→ **What is expected**
Copy out all lines of the listing below that hold "plate".

→ **Data excerpt**
•••
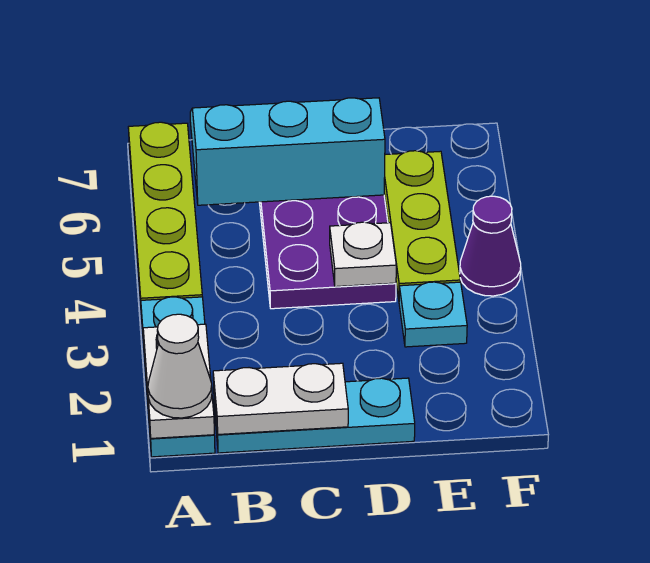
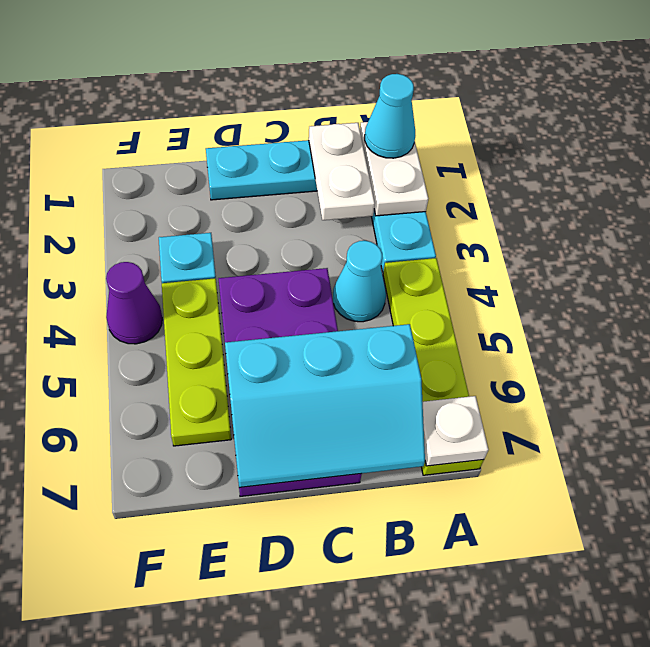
white cone A1 level 3 -> cyan cone A1 level 3
white plate B1:C1 level 2 -> white plate B1:B2 level 2
none -> cyan cone B4 level 1
white plate D4 level 2 -> white plate A7 level 2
•••
→ **Answer for the task**
white plate B1:C1 level 2 -> white plate B1:B2 level 2
white plate D4 level 2 -> white plate A7 level 2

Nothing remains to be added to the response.